### What the exercise asks:
Set down, exactly as written, the lines from the line holding "(529, 216) = (451, 489): red" to the end of the data, inclusive, skipping any pictures.

Object change listings
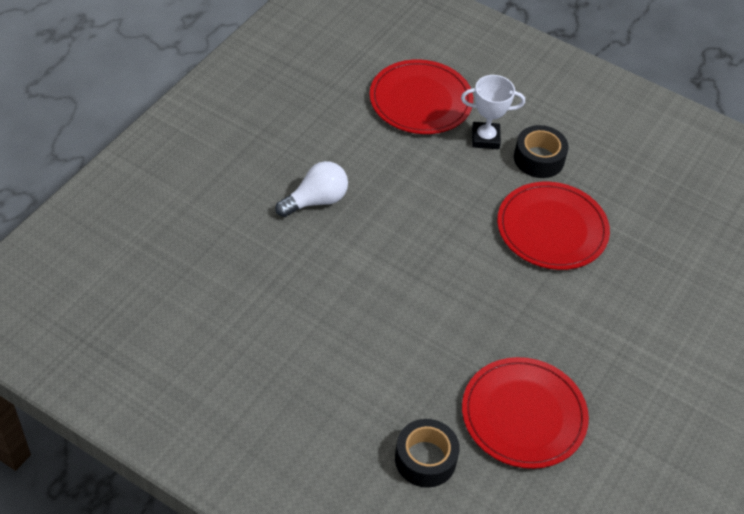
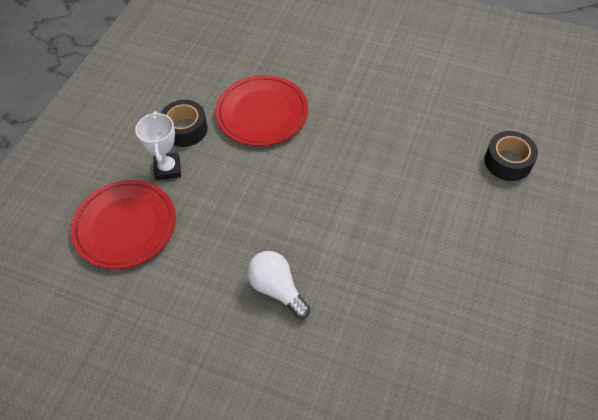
camera: 95 degrees left, 5 degrees up
(523, 415) = (444, 111): red plate -> none

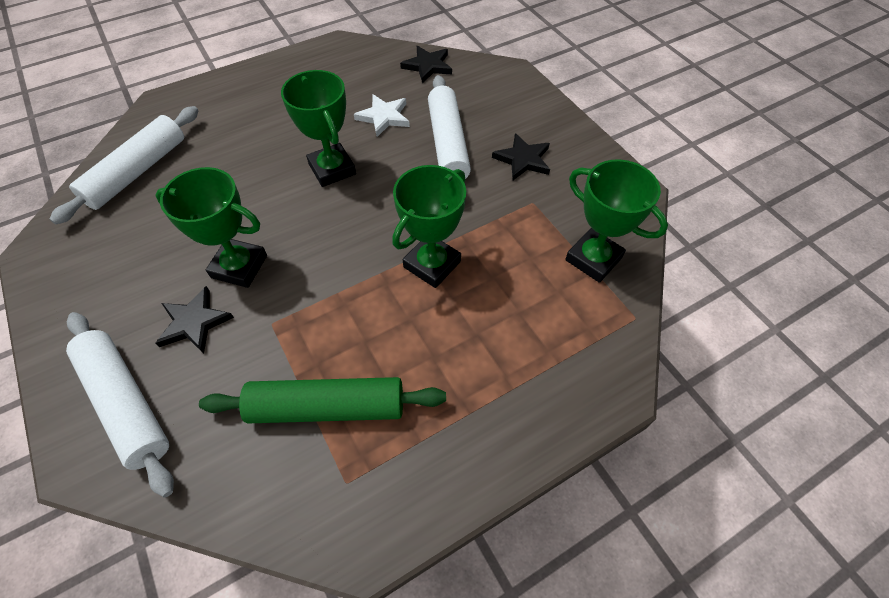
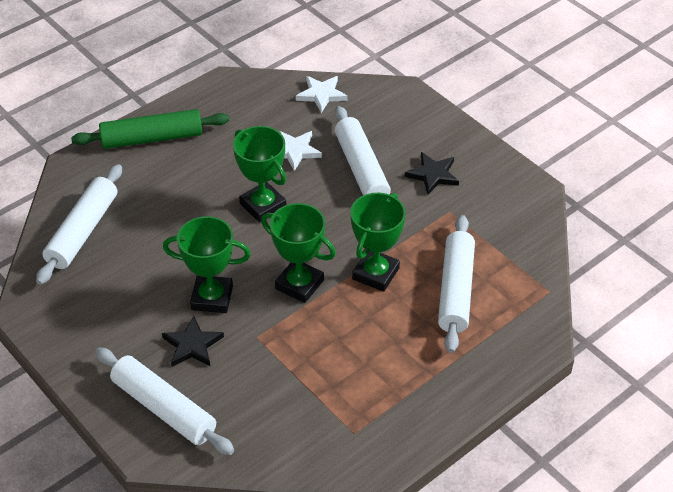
camera: 10 degrees left, 10 degrees down
(328, 407) = (324, 387): green rolling pin -> green rolling pin (152, 138)
(427, 66) = (321, 95): black star -> white star
(521, 299) = (456, 290): none -> white rolling pin
(593, 259) = (509, 251): green trophy -> green trophy (299, 284)

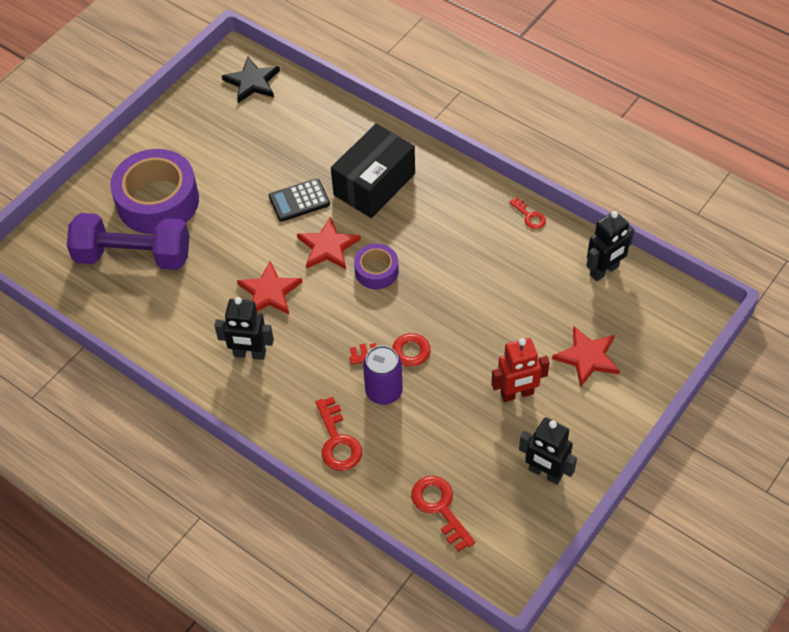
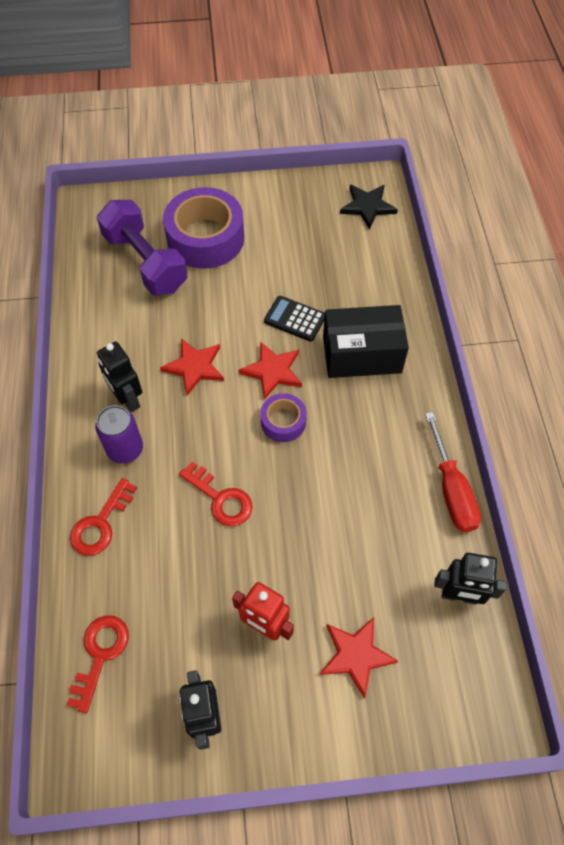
camera: 45 degrees right, 5 degrees up
(384, 391) = (176, 519): purple can -> purple can (125, 449)
(529, 216) = (451, 489): red key -> red screwdriver

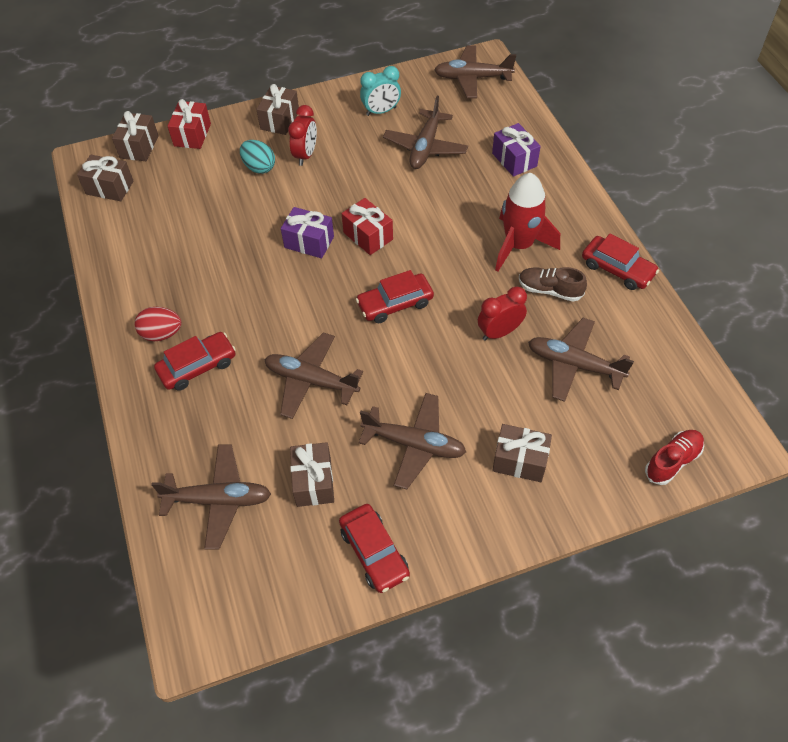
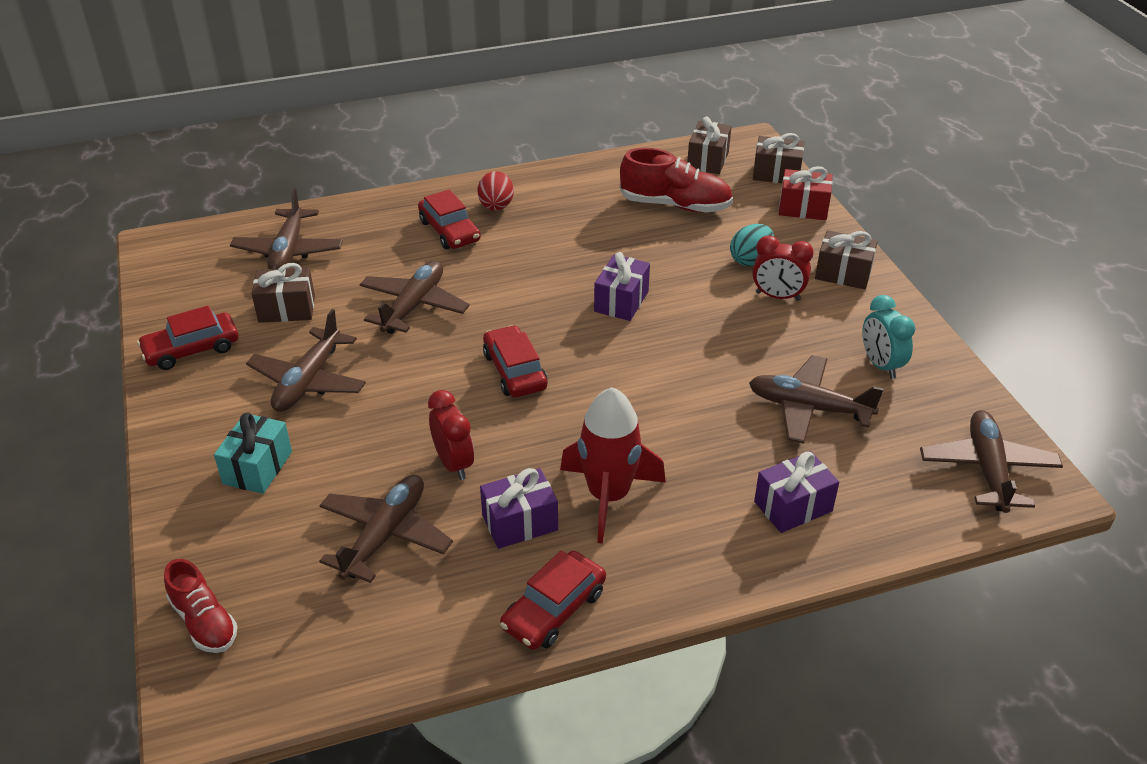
camera: 90 degrees right, 15 degrees down
(177, 209) = (675, 205): none -> red shoe
(368, 236) = (630, 349): red gift -> none
(520, 461) = (257, 467): brown gift -> turquoise gift
(549, 290) = (520, 523): brown shoe -> purple gift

### Reply:
(529, 216) = (451, 489): red key -> red screwdriver

camera: 90 degrees right, 15 degrees down
(177, 209) = (675, 205): none -> red shoe
(368, 236) = (630, 349): red gift -> none
(520, 461) = (257, 467): brown gift -> turquoise gift
(549, 290) = (520, 523): brown shoe -> purple gift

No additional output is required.